=== WHAT IS REQUIRED ===
For the copy, please give all of the data again exactly and leave the pictures out.

Records from a dataset:
BEGIN
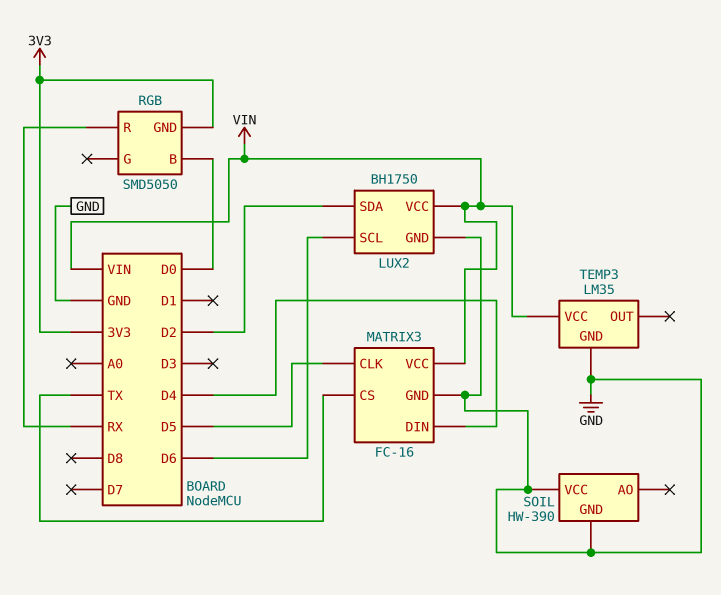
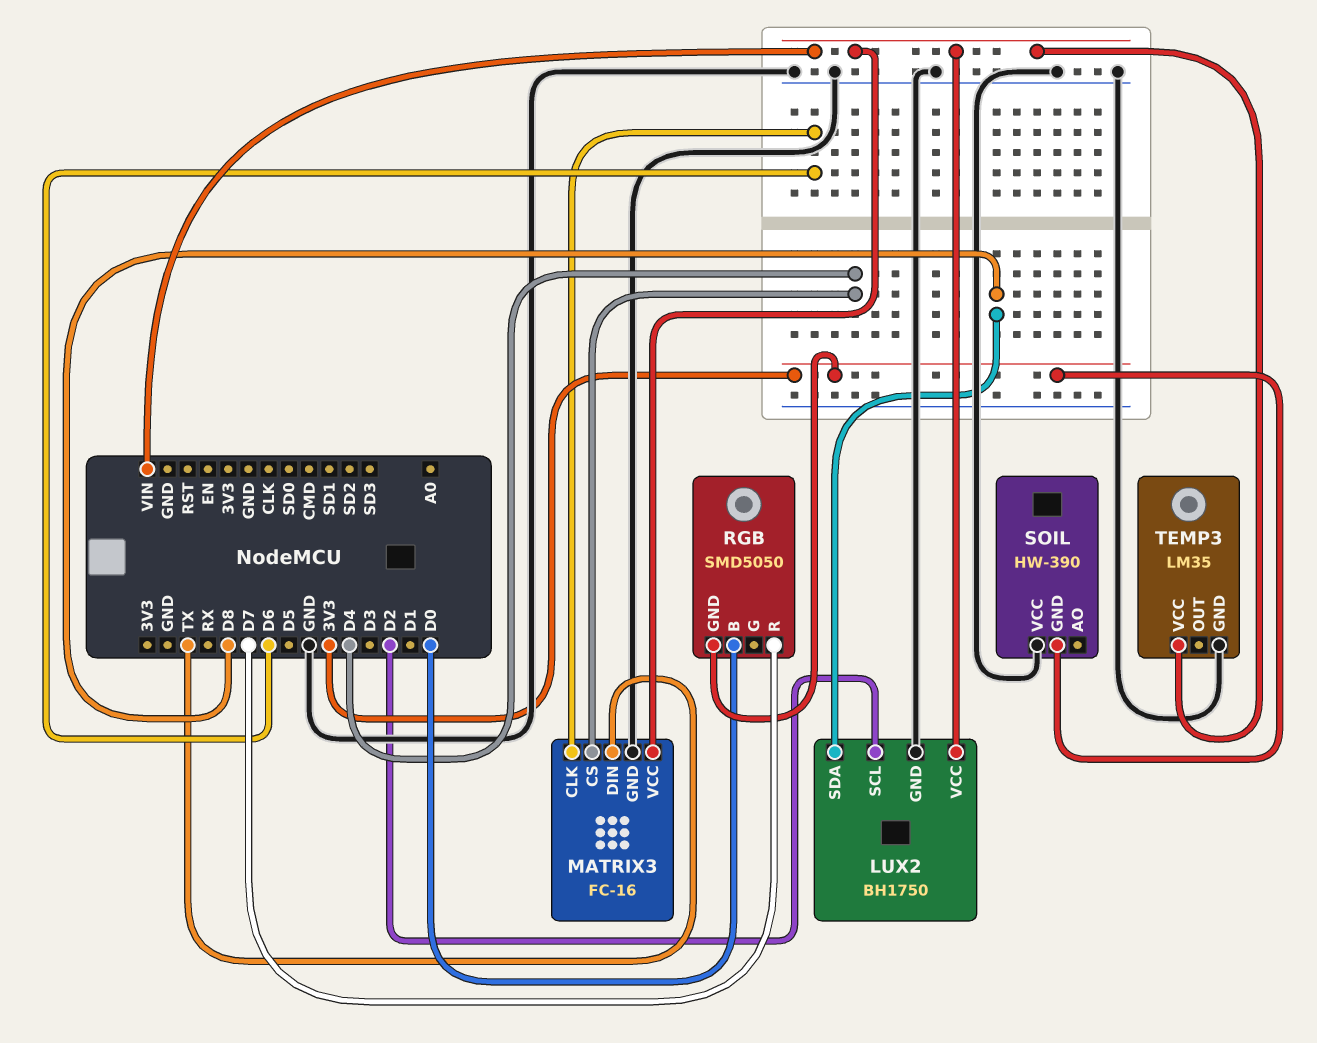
LUX2 pin SCL: D6 -> D2
LUX2 pin SDA: D2 -> D8
MATRIX3 pin CLK: D5 -> D6
MATRIX3 pin CS: TX -> D4
MATRIX3 pin DIN: D4 -> TX
RGB pin R: RX -> D7
SOIL pin GND: GND -> 3V3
END
=== ANSWER BOX ===
LUX2 pin SCL: D6 -> D2
LUX2 pin SDA: D2 -> D8
MATRIX3 pin CLK: D5 -> D6
MATRIX3 pin CS: TX -> D4
MATRIX3 pin DIN: D4 -> TX
RGB pin R: RX -> D7
SOIL pin GND: GND -> 3V3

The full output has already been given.